§ Data records

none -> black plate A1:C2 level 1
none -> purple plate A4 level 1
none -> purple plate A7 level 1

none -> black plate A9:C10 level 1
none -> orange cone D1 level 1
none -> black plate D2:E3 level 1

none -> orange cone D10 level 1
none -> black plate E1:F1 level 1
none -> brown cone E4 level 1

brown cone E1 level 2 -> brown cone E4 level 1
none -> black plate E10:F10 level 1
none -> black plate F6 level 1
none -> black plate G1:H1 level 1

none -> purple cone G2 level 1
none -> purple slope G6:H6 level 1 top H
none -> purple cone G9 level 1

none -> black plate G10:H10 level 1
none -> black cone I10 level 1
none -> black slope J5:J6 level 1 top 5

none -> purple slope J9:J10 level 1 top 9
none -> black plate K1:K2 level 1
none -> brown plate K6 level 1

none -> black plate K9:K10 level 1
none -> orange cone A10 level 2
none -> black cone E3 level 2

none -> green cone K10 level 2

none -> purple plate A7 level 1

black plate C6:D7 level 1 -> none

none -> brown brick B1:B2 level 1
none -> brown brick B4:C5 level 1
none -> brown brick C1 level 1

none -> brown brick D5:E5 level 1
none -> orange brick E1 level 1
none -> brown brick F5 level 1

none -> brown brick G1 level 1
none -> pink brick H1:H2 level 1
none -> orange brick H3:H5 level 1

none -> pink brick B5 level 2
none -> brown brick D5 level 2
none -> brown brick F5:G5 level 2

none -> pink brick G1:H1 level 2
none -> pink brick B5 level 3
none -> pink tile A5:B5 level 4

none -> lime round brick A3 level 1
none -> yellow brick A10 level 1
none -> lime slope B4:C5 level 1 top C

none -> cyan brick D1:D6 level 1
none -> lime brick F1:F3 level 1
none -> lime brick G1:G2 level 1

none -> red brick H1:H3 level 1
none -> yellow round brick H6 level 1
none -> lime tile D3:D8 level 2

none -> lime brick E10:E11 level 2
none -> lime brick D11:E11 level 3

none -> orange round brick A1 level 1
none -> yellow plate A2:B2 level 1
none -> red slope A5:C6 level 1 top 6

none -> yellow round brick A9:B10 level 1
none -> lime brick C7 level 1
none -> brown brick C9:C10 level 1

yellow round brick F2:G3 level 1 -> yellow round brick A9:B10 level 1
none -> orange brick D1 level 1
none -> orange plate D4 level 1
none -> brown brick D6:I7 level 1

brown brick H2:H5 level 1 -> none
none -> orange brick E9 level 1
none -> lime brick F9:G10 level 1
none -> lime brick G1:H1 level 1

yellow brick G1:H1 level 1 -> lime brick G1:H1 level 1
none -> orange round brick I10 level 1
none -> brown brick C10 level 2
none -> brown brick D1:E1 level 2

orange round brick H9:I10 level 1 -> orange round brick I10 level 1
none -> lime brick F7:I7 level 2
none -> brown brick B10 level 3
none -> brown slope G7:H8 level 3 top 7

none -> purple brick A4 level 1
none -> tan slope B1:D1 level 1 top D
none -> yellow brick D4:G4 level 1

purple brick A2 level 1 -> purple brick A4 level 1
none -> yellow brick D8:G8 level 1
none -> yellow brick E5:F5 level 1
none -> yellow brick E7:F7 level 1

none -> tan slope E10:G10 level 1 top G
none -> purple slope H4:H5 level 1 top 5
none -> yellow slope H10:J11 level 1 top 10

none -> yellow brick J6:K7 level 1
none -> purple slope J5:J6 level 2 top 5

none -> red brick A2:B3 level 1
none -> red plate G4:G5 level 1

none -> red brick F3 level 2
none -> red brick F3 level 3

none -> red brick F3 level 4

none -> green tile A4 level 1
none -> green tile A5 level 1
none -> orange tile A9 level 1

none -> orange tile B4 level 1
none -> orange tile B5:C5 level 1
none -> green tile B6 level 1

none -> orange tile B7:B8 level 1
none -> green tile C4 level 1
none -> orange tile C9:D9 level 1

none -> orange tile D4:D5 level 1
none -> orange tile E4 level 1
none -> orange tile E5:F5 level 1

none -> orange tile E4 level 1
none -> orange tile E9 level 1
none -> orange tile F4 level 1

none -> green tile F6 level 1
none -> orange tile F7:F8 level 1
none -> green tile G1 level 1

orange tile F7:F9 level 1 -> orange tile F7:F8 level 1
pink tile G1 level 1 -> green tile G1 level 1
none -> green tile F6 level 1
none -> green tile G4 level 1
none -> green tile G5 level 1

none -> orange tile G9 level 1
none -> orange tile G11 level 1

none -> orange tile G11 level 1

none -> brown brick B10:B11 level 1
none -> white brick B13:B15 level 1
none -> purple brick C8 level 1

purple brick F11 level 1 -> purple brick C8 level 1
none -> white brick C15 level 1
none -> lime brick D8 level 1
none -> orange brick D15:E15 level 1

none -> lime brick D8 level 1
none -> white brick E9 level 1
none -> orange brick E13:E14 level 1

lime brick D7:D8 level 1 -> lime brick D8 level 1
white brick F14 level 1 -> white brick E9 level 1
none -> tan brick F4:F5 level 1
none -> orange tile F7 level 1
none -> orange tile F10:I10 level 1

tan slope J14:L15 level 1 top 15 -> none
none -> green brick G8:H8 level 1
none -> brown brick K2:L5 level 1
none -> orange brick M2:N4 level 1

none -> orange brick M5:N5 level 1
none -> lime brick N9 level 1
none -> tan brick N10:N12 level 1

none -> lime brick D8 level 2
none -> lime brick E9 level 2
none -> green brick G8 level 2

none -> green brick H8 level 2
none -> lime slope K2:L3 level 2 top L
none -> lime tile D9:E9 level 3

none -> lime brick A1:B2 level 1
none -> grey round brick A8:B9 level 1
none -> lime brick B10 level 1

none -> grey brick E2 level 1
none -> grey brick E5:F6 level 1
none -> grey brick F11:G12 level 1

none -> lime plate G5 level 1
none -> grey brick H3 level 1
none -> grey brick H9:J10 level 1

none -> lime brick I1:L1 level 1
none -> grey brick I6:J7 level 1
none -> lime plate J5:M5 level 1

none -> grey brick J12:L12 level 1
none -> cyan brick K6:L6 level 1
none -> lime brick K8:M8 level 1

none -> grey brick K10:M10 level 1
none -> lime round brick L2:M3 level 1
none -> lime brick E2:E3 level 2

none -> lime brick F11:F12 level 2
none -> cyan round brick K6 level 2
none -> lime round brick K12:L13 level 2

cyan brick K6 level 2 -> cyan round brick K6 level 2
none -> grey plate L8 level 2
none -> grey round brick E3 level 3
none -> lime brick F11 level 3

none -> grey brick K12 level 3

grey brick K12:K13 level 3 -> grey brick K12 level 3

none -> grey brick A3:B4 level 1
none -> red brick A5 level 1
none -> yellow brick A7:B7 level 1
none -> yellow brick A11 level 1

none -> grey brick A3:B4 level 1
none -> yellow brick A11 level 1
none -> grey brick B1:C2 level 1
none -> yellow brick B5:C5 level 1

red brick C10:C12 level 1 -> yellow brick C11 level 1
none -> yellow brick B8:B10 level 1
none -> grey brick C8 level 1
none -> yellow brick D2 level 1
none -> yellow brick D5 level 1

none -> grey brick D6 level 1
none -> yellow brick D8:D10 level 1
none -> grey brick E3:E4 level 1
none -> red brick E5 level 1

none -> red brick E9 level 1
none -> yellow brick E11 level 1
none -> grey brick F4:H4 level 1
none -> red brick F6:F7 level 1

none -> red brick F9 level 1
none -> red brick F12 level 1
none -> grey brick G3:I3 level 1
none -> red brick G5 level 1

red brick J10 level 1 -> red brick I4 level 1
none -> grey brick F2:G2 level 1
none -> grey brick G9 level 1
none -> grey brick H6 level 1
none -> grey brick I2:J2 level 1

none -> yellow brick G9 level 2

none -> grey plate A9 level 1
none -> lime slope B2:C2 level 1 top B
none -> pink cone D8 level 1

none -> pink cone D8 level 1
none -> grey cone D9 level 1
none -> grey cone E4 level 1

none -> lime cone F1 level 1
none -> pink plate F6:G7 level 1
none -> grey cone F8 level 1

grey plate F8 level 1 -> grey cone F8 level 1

§ Exercise
Filter the records down to the lines containing the word "white", and copy those.

§ Answer to this task
none -> white brick B13:B15 level 1
none -> white brick C15 level 1
none -> white brick E9 level 1
white brick F14 level 1 -> white brick E9 level 1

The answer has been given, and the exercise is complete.